----- Information provided
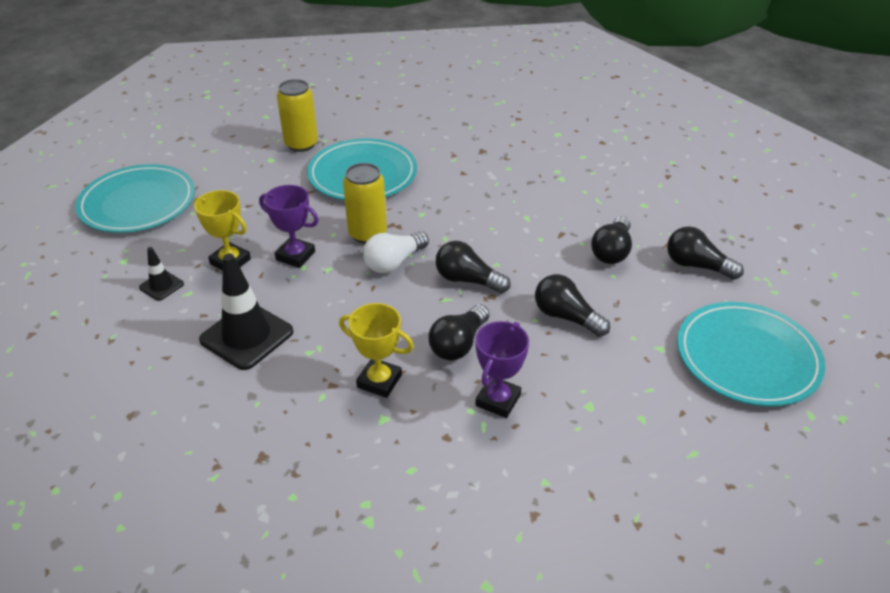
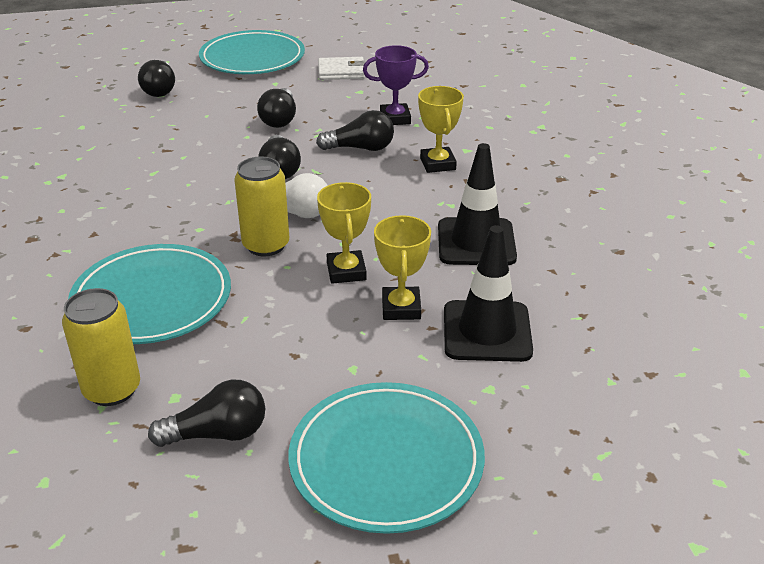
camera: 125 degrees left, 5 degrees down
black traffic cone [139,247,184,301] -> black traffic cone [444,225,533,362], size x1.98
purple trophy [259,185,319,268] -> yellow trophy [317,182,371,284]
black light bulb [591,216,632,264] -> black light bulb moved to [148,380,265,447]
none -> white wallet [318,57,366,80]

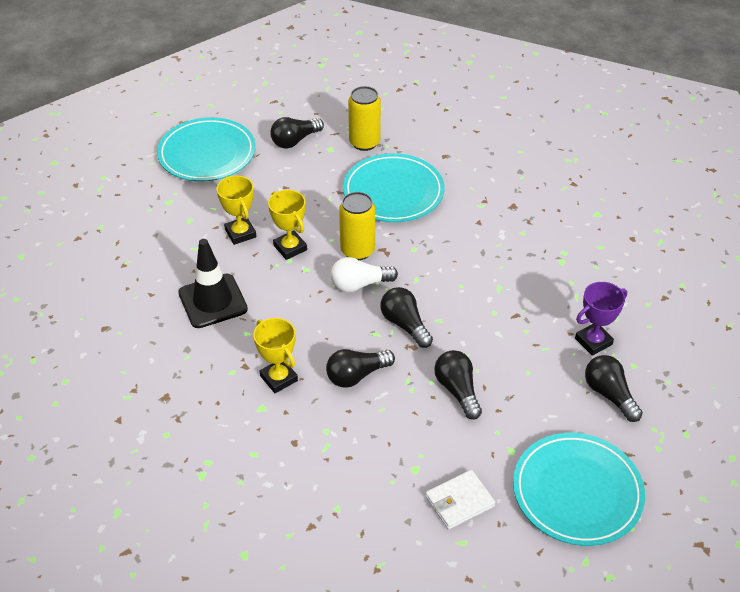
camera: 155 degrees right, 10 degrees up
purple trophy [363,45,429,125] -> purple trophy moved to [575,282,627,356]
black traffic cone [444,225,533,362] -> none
----------
----- Information provided
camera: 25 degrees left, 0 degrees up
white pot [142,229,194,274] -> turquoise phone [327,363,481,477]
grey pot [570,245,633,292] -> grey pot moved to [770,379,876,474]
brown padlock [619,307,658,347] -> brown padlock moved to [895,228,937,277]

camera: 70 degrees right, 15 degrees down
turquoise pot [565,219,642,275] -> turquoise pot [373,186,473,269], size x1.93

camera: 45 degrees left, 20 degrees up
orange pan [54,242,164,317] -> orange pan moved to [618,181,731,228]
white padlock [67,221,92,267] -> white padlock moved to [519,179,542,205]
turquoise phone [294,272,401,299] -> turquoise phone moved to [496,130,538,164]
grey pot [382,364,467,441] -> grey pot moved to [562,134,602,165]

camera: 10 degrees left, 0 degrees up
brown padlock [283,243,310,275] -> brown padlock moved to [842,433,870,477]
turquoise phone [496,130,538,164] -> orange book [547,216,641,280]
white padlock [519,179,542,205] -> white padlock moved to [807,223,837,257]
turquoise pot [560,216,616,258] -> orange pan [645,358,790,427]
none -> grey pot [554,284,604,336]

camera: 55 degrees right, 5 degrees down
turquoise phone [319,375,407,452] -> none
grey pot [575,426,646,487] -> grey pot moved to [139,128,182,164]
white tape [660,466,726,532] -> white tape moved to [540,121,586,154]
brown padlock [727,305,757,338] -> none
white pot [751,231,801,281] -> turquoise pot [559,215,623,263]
----------
◆ **What to do**
Go to the line above holding "camera: 125 degrees left, 5 degrees down", then copy exactly each line down to and including the one holding "black traffic cone [444,225,533,362] -> none", leaving pictures out.

◆ **Response to this exercise**
camera: 125 degrees left, 5 degrees down
black traffic cone [139,247,184,301] -> black traffic cone [444,225,533,362], size x1.98
purple trophy [259,185,319,268] -> yellow trophy [317,182,371,284]
black light bulb [591,216,632,264] -> black light bulb moved to [148,380,265,447]
none -> white wallet [318,57,366,80]

camera: 155 degrees right, 10 degrees up
purple trophy [363,45,429,125] -> purple trophy moved to [575,282,627,356]
black traffic cone [444,225,533,362] -> none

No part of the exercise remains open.